- [Activity] Retype the lines below exactly, from the one that contains "brown plate H1 level" through the last, and leave every picture out.

- [Dataset section]

Start of Block

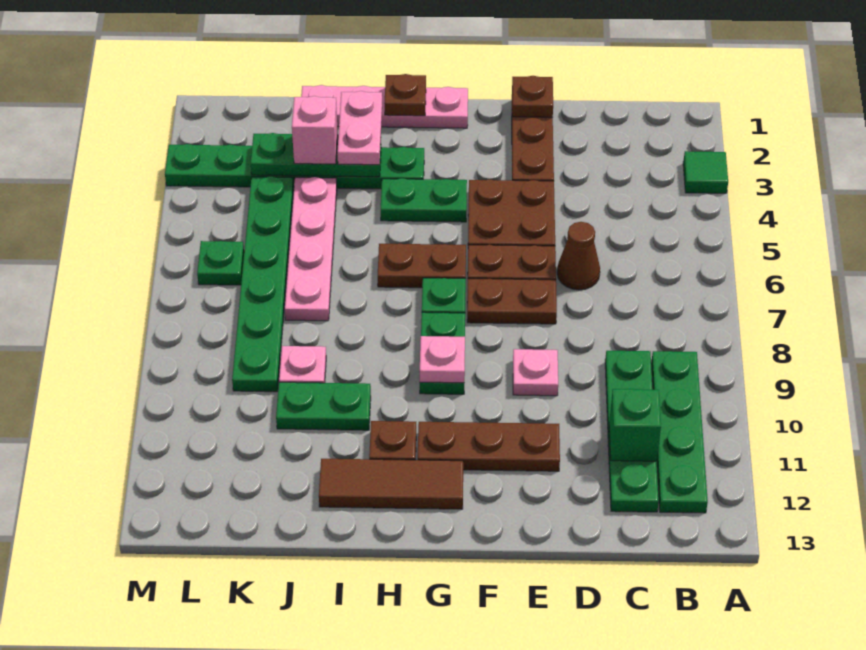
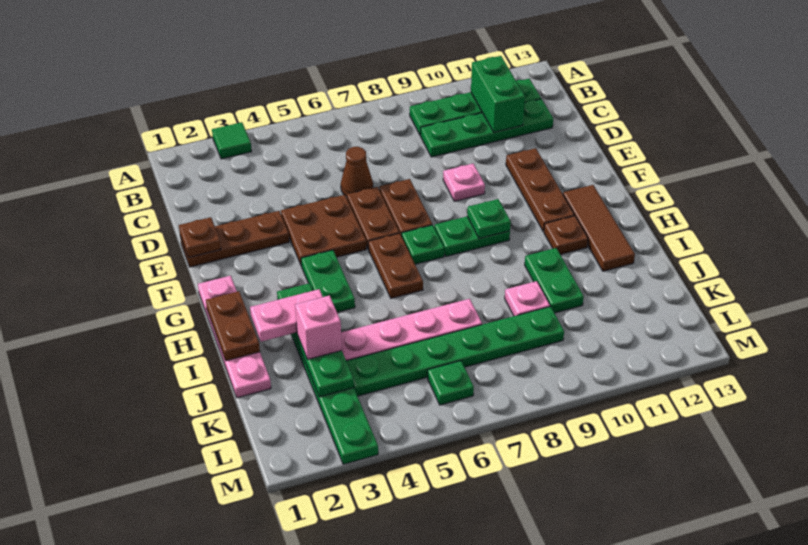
green brick C11 level 2 -> green brick B11:C11 level 2
pink plate G9 level 2 -> green plate G9 level 2
brown plate H1 level 2 -> brown plate H1:I1 level 2

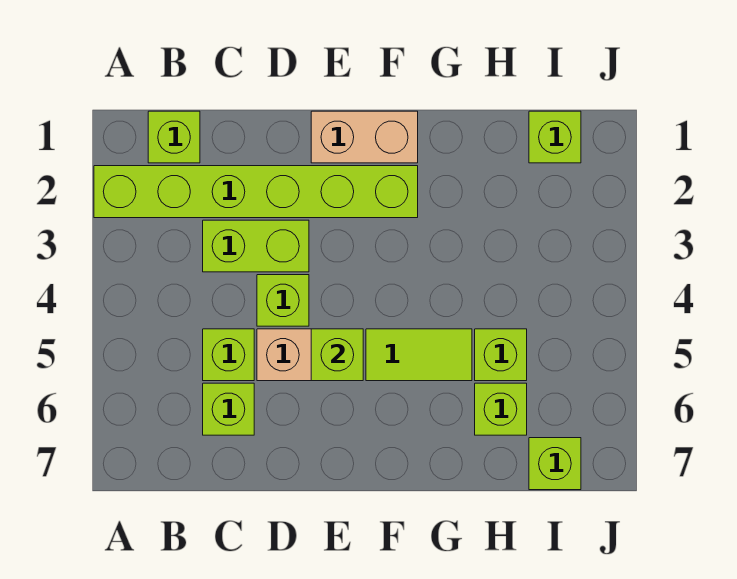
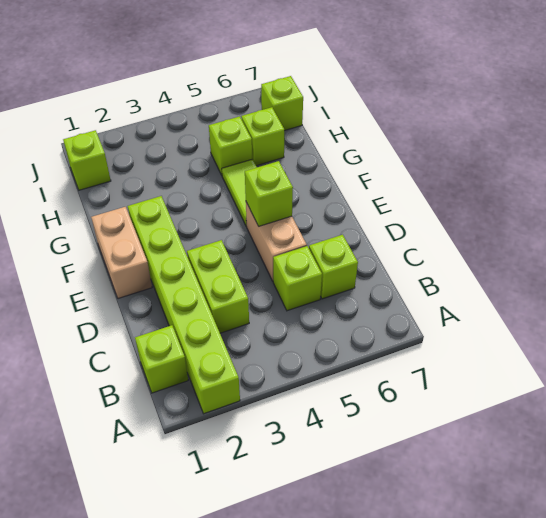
lime brick D4 level 1 -> none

End of Block

- [Your solution]
brown plate H1 level 2 -> brown plate H1:I1 level 2

lime brick D4 level 1 -> none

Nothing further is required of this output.